> _WHAT THE TASK ASKS_:
Among the records below, find the line that has "POT pin GND: 3V3 -> GND"; from there, give the lines again exactly, and stop after the line that has "RFID1 pin MISO: D6 -> A0".

> _Change listing data_:
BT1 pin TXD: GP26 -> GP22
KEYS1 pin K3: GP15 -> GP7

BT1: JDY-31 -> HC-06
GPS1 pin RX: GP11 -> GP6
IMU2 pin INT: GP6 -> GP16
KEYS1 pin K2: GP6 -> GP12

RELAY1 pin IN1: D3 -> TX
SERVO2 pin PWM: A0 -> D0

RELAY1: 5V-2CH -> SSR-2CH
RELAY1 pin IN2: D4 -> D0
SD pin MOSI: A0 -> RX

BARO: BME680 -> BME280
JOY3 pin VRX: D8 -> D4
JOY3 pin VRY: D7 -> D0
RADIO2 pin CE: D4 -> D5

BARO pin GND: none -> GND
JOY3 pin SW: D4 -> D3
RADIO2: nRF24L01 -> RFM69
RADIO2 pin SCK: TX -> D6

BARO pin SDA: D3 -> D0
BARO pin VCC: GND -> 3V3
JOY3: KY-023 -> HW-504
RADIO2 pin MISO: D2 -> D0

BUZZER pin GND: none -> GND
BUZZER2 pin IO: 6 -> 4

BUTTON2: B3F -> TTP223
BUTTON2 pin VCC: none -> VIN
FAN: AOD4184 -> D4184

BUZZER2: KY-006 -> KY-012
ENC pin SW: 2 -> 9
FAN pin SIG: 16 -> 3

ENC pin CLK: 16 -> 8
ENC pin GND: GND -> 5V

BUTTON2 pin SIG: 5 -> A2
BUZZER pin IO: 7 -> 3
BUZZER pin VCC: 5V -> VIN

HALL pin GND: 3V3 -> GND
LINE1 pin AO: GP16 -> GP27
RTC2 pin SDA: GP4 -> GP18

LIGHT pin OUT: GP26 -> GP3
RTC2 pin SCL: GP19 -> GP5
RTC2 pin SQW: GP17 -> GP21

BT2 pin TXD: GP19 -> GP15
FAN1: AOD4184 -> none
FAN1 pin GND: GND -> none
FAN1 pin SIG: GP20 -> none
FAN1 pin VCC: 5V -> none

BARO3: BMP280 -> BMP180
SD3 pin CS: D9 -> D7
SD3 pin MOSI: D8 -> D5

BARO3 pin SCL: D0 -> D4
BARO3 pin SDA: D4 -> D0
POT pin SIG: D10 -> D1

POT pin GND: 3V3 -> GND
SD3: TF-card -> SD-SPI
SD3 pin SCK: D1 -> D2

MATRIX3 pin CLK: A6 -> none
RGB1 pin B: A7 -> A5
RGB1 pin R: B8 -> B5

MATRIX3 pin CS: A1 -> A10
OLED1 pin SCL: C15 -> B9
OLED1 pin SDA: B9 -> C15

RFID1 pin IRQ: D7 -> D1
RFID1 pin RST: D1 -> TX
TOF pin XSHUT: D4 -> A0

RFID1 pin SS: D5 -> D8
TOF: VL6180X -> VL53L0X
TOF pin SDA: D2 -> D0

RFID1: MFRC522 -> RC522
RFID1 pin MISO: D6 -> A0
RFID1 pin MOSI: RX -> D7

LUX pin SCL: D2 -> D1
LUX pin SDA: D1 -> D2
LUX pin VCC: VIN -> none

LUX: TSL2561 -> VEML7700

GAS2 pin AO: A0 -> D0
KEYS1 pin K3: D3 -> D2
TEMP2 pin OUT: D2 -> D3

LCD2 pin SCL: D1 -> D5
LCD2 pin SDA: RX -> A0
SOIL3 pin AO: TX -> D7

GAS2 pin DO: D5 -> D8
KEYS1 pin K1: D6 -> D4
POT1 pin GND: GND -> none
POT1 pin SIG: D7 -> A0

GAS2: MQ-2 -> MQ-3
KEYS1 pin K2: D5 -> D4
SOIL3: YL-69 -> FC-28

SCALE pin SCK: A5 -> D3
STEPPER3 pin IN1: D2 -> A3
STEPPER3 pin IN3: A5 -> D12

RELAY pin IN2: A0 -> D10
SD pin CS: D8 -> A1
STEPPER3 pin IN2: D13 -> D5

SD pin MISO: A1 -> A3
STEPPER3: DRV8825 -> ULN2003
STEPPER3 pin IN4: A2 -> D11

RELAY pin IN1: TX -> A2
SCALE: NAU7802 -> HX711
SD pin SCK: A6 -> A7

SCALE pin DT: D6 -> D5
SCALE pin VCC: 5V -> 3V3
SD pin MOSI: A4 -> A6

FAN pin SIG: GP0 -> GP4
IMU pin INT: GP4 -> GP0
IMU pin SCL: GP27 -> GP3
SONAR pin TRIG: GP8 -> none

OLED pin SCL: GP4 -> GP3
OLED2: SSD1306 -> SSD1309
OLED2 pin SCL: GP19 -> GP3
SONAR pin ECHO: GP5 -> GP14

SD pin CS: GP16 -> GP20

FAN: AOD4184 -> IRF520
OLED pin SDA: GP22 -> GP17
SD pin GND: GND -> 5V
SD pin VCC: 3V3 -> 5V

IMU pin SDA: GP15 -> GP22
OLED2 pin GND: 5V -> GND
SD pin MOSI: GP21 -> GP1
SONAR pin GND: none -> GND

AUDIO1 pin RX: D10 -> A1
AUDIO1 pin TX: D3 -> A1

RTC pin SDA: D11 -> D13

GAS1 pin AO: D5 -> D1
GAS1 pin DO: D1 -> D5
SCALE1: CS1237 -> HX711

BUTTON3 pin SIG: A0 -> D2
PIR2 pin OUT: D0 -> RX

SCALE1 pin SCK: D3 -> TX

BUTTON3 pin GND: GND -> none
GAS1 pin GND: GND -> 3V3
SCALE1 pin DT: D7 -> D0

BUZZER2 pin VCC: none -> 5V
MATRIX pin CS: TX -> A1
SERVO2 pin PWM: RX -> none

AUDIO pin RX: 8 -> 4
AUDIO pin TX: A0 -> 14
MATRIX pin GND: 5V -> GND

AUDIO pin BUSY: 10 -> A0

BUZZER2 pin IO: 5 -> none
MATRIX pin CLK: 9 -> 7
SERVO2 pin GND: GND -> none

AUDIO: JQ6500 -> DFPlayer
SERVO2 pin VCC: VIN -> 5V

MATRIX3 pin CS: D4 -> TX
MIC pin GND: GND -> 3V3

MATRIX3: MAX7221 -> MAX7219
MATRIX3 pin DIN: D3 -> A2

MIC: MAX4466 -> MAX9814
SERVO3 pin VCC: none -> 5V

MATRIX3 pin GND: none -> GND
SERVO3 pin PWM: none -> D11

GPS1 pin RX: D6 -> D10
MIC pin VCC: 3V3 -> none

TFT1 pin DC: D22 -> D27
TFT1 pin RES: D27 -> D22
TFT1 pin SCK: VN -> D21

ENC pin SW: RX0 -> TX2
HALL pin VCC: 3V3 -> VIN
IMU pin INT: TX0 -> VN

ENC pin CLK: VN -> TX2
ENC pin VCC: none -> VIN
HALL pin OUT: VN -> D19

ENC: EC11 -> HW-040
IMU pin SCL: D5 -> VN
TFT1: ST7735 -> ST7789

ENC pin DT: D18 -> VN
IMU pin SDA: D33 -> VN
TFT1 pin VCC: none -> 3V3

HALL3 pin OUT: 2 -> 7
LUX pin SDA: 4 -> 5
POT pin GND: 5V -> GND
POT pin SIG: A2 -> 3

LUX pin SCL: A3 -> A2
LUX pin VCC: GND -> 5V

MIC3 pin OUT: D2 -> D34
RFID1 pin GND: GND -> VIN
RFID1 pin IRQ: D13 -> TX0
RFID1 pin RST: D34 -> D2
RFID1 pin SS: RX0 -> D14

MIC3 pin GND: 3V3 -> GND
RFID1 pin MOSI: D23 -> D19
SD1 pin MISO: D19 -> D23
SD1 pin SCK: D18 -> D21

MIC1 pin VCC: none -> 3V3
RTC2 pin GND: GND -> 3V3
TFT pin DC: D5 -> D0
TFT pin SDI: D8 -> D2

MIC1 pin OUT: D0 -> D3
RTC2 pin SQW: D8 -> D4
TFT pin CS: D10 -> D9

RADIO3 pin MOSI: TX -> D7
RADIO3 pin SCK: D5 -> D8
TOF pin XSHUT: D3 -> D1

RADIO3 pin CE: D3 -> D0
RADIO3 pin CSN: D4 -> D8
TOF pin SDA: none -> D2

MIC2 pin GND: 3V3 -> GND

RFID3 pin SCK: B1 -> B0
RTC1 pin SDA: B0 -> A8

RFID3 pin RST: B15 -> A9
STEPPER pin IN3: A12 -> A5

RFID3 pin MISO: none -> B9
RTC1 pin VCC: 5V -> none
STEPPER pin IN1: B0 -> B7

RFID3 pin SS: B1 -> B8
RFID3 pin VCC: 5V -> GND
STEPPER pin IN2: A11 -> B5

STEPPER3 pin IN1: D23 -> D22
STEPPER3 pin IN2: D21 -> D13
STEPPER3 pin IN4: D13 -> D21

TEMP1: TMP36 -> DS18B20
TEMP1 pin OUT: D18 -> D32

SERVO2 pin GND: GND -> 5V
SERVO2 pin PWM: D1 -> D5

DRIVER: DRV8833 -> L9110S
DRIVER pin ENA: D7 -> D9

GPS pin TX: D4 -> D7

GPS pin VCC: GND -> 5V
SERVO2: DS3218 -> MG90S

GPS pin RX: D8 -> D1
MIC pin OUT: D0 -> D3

> _SOLVED PROBLEM_:
POT pin GND: 3V3 -> GND
SD3: TF-card -> SD-SPI
SD3 pin SCK: D1 -> D2

MATRIX3 pin CLK: A6 -> none
RGB1 pin B: A7 -> A5
RGB1 pin R: B8 -> B5

MATRIX3 pin CS: A1 -> A10
OLED1 pin SCL: C15 -> B9
OLED1 pin SDA: B9 -> C15

RFID1 pin IRQ: D7 -> D1
RFID1 pin RST: D1 -> TX
TOF pin XSHUT: D4 -> A0

RFID1 pin SS: D5 -> D8
TOF: VL6180X -> VL53L0X
TOF pin SDA: D2 -> D0

RFID1: MFRC522 -> RC522
RFID1 pin MISO: D6 -> A0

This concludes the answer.